**ACTION ITEM**.
Word for word, retype the lines from the one containing "none -> yellow cone D8 level 2" to the one containing "none -> pink brick G4 level 1" below, keeping both end lines and dropping the pictures.

Top of DATA TO EXAMINE

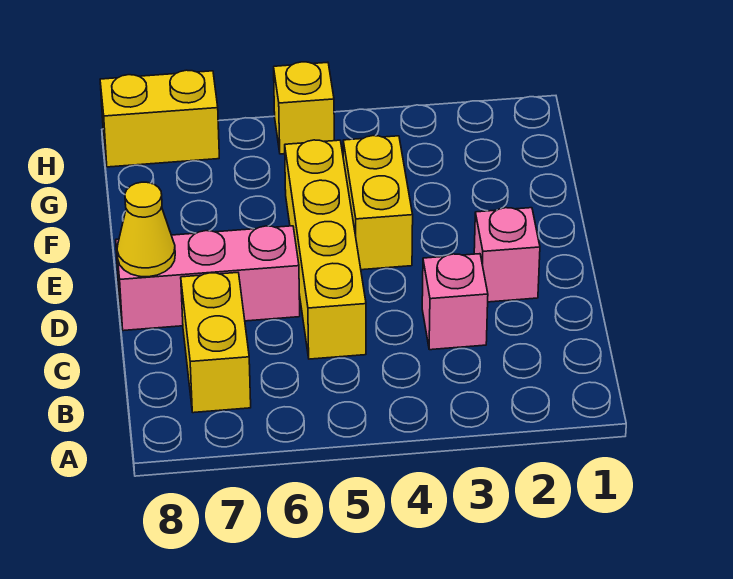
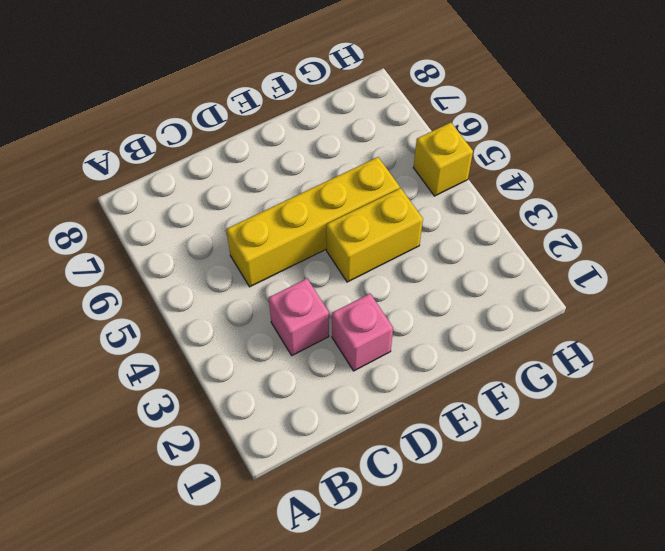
none -> yellow brick B7:C7 level 1
none -> pink brick D6:D8 level 1

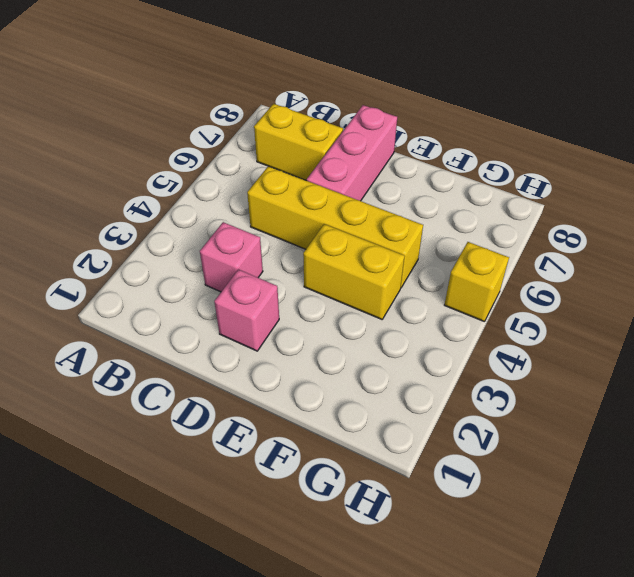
none -> yellow brick H7:H8 level 1
none -> yellow cone D8 level 2

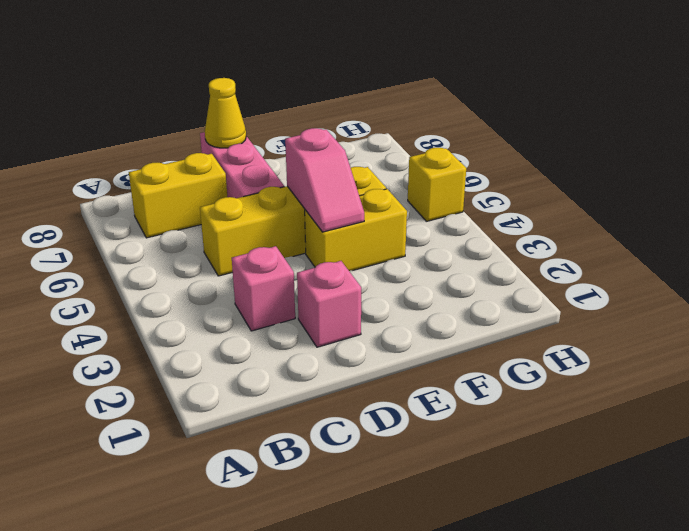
pink slope E4:E5 level 2 top 5 -> none
none -> yellow brick H7:H8 level 1

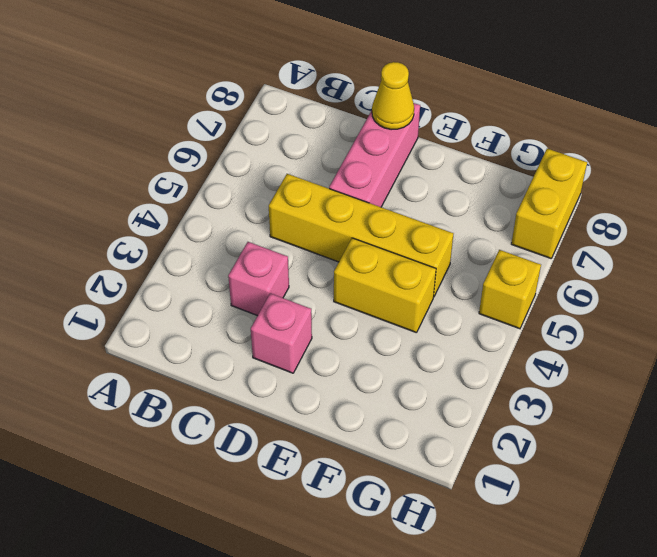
none -> yellow brick B7:C7 level 1

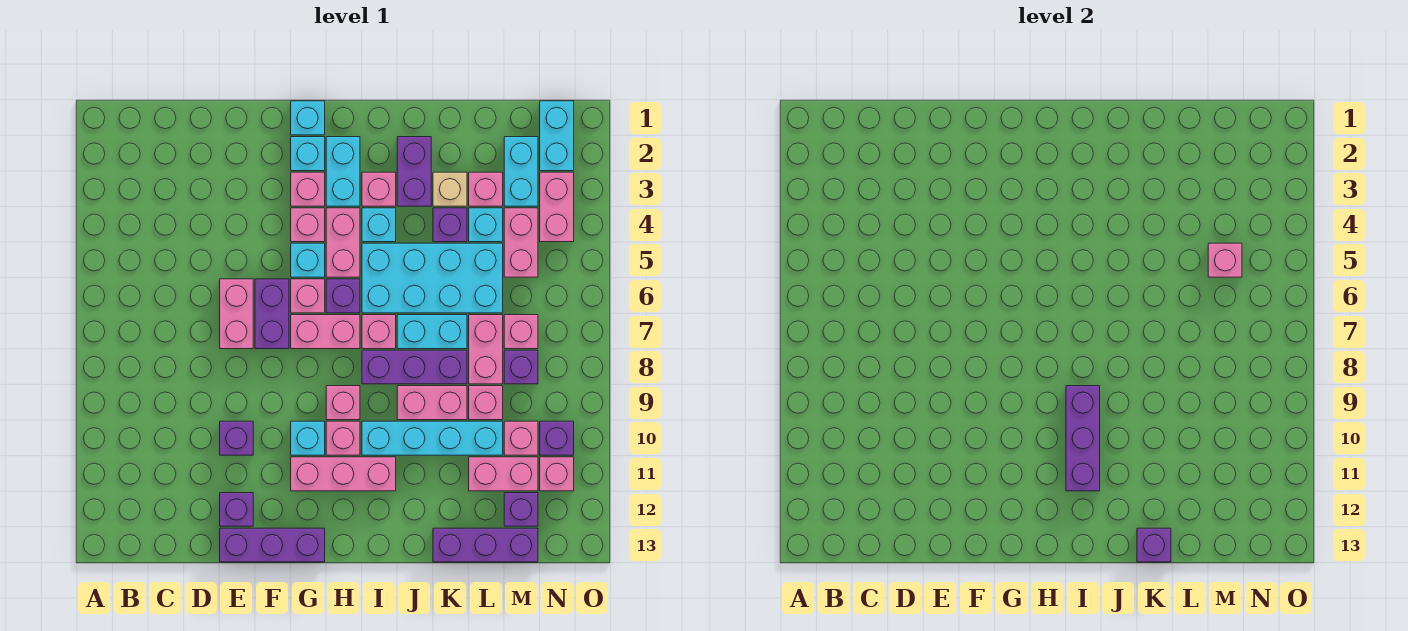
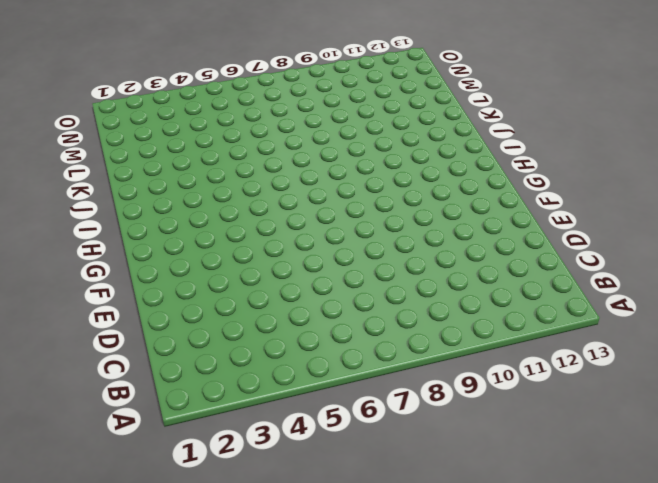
none -> pink brick E6:E7 level 1
none -> purple brick E10 level 1
none -> purple brick E12 level 1
none -> purple brick E13:G13 level 1

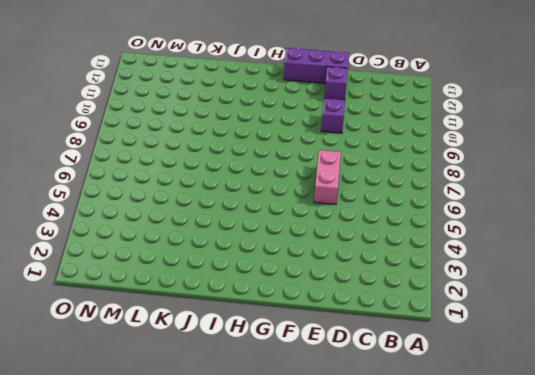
none -> purple brick F6:F7 level 1
none -> cyan brick G1 level 1
none -> cyan brick G2 level 1
none -> pink brick G3 level 1

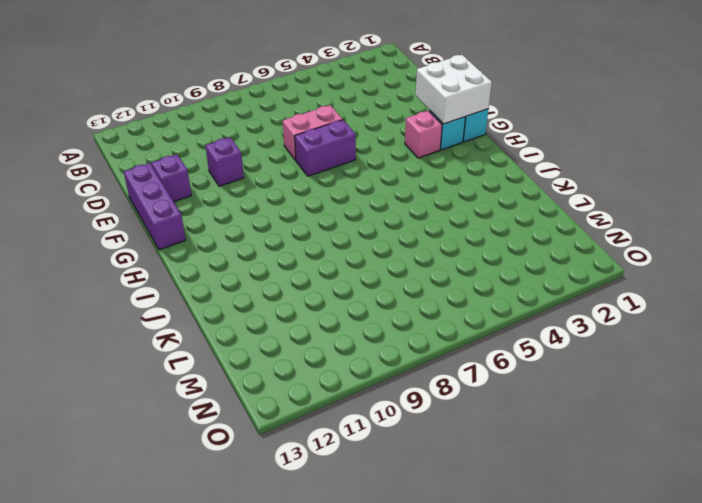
white brick F1:G2 level 2 -> none
none -> pink brick G4 level 1
none -> cyan brick G5 level 1
none -> pink brick G6 level 1
none -> pink brick G7:H7 level 1

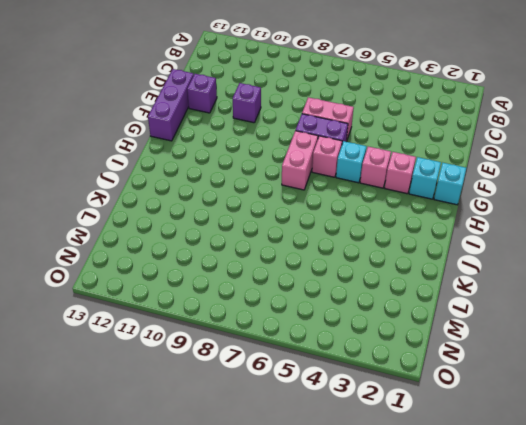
none -> cyan brick G10 level 1
none -> pink brick G11:I11 level 1
none -> cyan brick H2:H3 level 1
none -> pink brick H4:H5 level 1

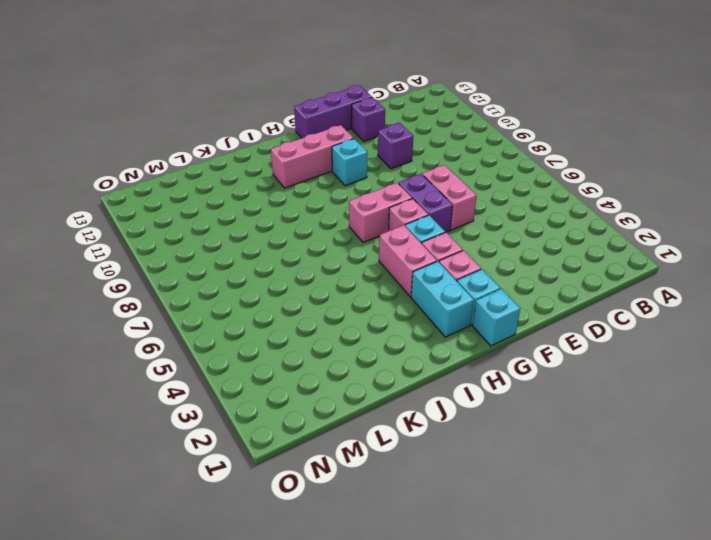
none -> purple brick H6 level 1
none -> pink brick H9 level 1
none -> pink brick H10 level 1
none -> pink brick I3 level 1

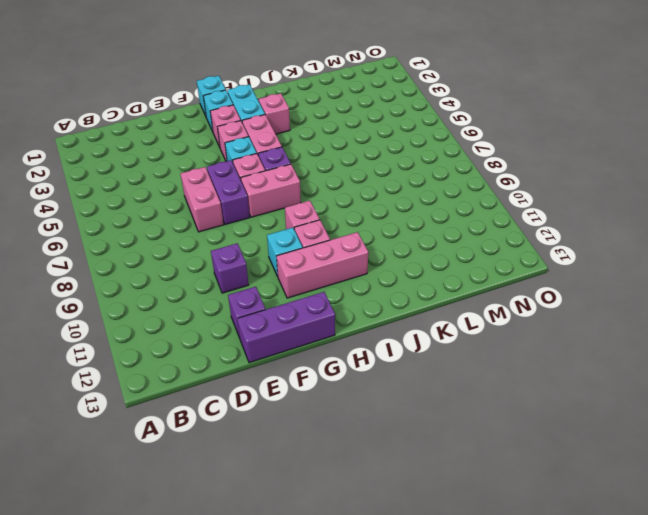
none -> cyan brick I4 level 1
none -> cyan brick I5:L6 level 1
none -> pink brick I7 level 1
none -> purple brick I8:K8 level 1

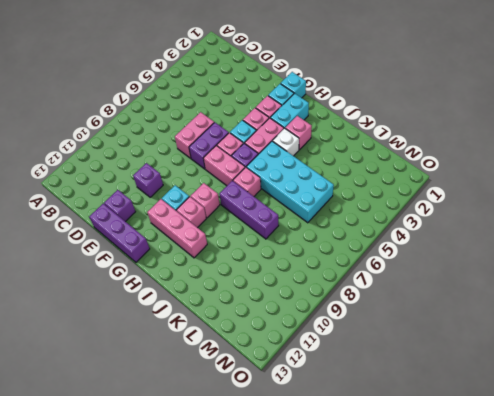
white brick I4 level 1 -> cyan brick I4 level 1
none -> cyan brick I10:L10 level 1
none -> purple brick J2:J3 level 1
none -> cyan brick J7:K7 level 1
none -> pink brick J9:K9 level 1

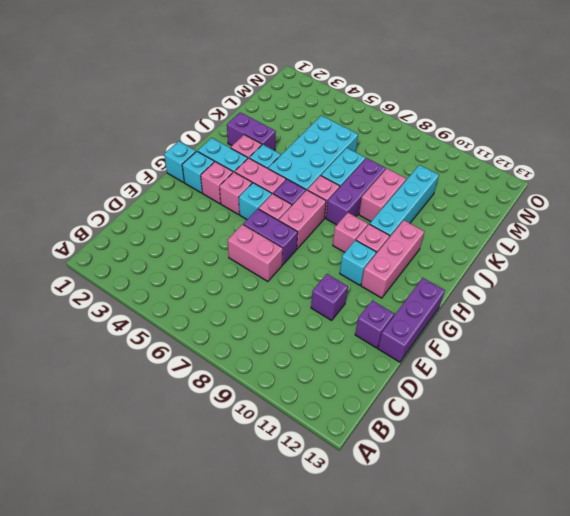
none -> tan brick K3 level 1
none -> purple brick K4 level 1
none -> purple brick K13:M13 level 1
none -> pink brick L3 level 1

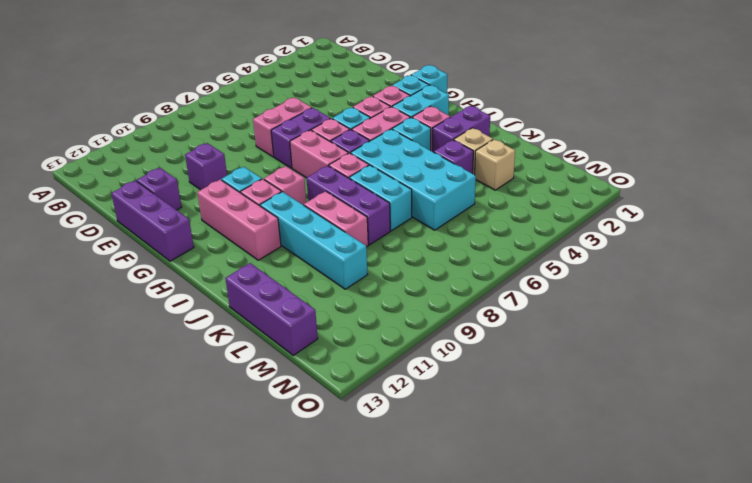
tan brick L3 level 1 -> pink brick L3 level 1
none -> cyan brick L4 level 1
none -> pink brick L7:L8 level 1
none -> pink brick L9 level 1
none -> pink brick L11:M11 level 1

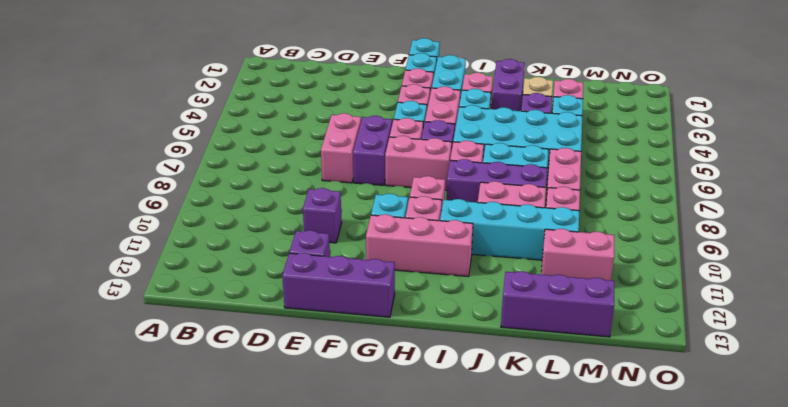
none -> cyan brick M2:M3 level 1
none -> pink brick M4:M5 level 1
none -> pink brick M7 level 1
none -> purple brick M8 level 1

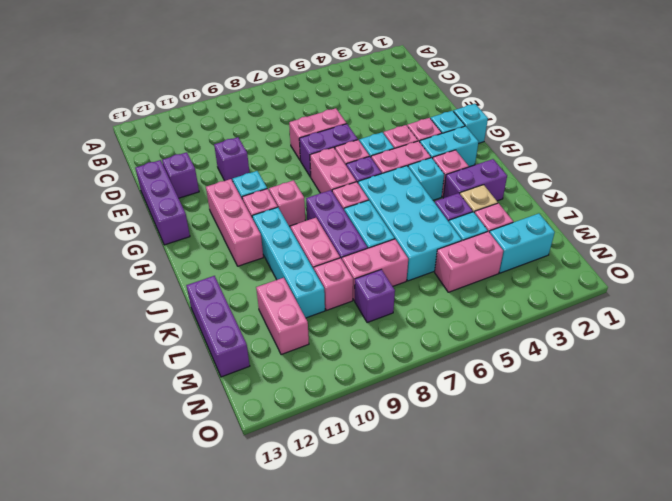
none -> pink brick M7 level 1
none -> pink brick M10 level 1
none -> purple brick M12 level 1
none -> cyan brick N1:N2 level 1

Bottom of DATA TO EXAMINE

**SOLUTION BELOW**.
none -> yellow cone D8 level 2

pink slope E4:E5 level 2 top 5 -> none
none -> yellow brick H7:H8 level 1

none -> yellow brick B7:C7 level 1

none -> pink brick E6:E7 level 1
none -> purple brick E10 level 1
none -> purple brick E12 level 1
none -> purple brick E13:G13 level 1

none -> purple brick F6:F7 level 1
none -> cyan brick G1 level 1
none -> cyan brick G2 level 1
none -> pink brick G3 level 1

white brick F1:G2 level 2 -> none
none -> pink brick G4 level 1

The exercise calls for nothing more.